[Records excerpted from a collection]
=== Begin Enclosure ===
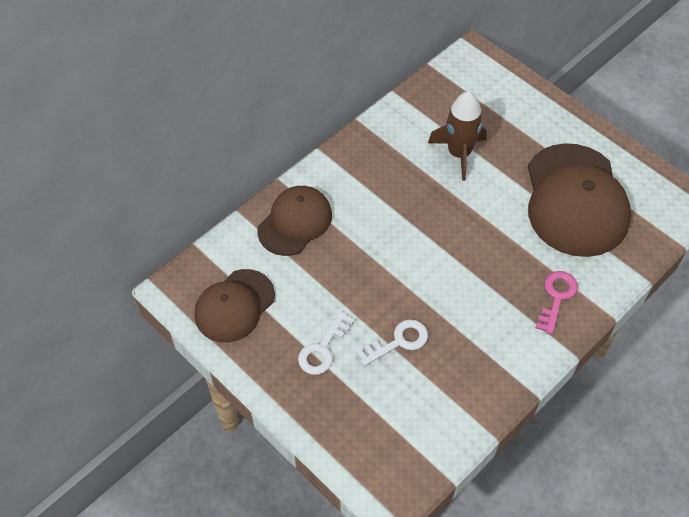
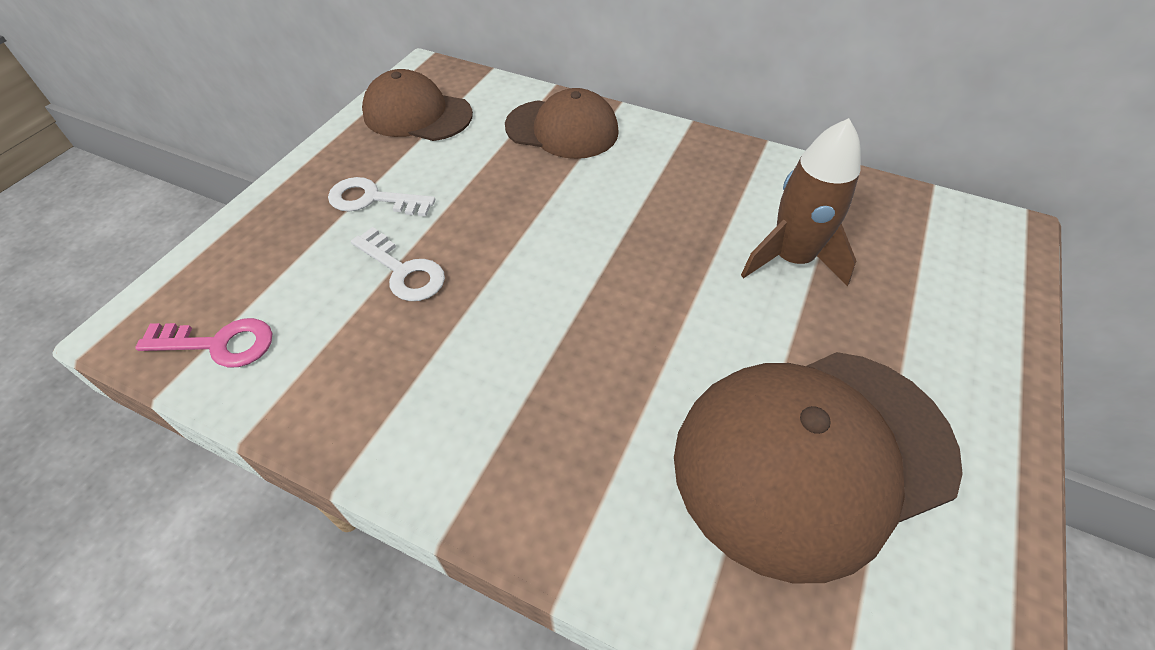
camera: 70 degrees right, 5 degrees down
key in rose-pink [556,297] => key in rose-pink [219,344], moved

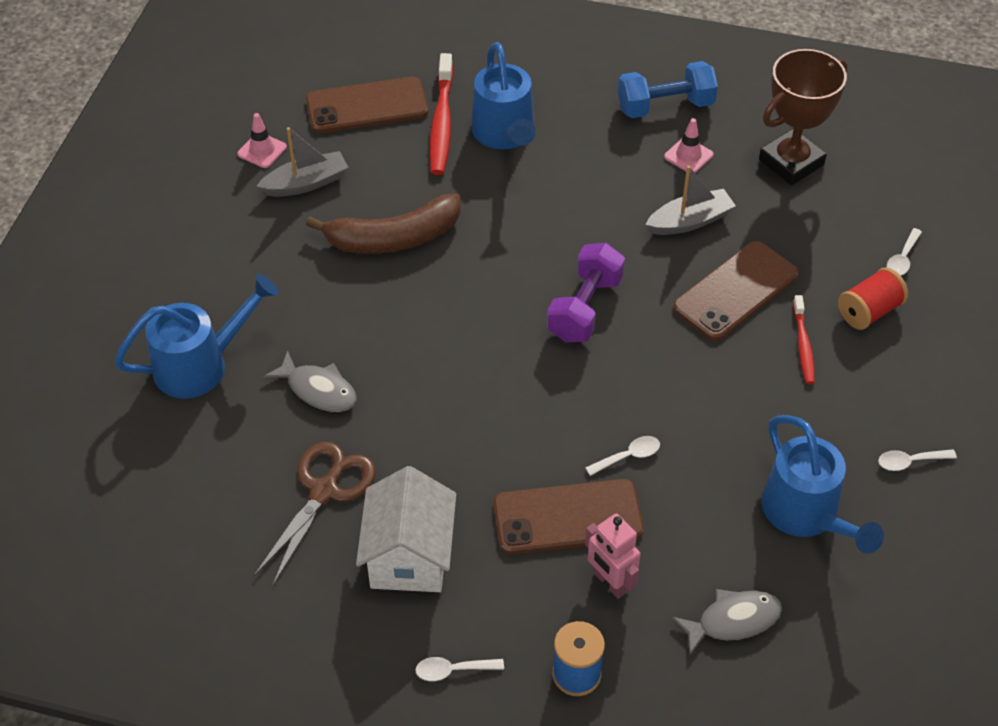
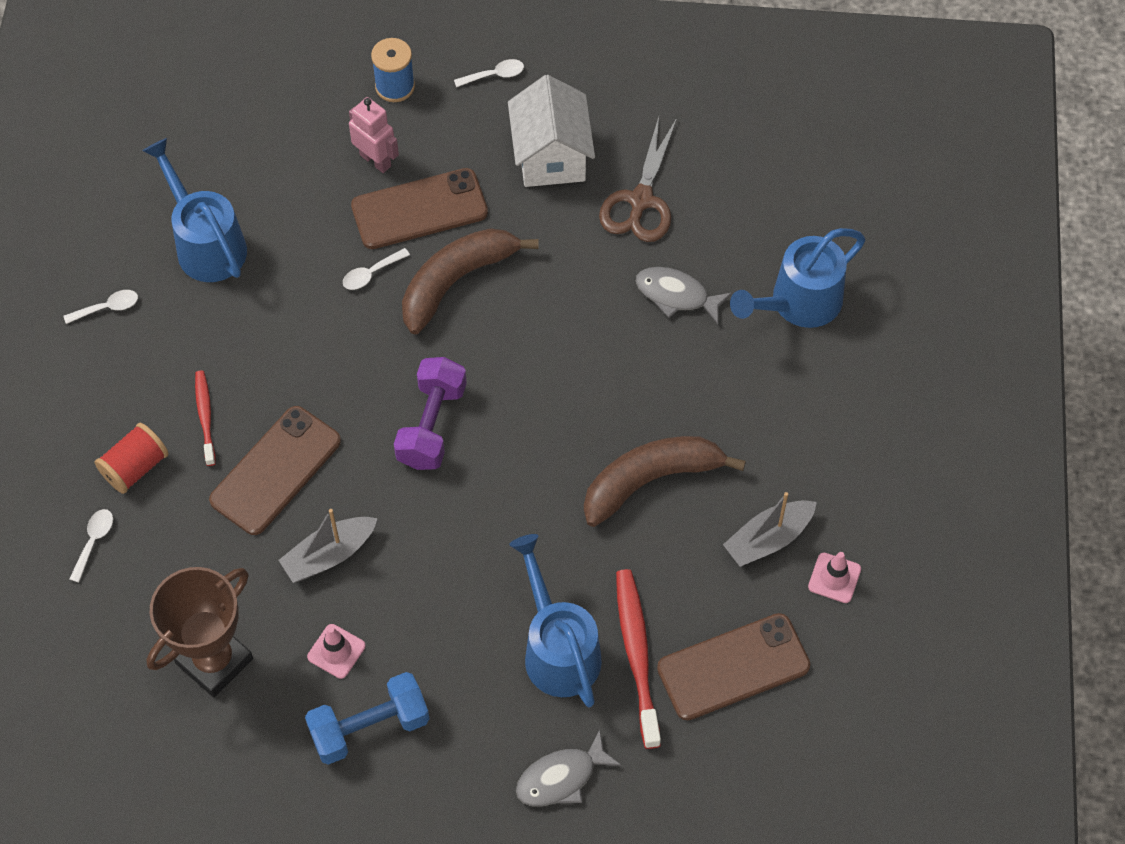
camera: 170 degrees right, 10 degrees up
fish figure in grey [733,621] => fish figure in grey [561,777], moved
nothing => banana in brown [456,281]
=== End Enclosure ===
Assignment
From the first line to the last, retype the entries above exactly, minus the pictures.

Answer to this problem
camera: 70 degrees right, 5 degrees down
key in rose-pink [556,297] => key in rose-pink [219,344], moved

camera: 170 degrees right, 10 degrees up
fish figure in grey [733,621] => fish figure in grey [561,777], moved
nothing => banana in brown [456,281]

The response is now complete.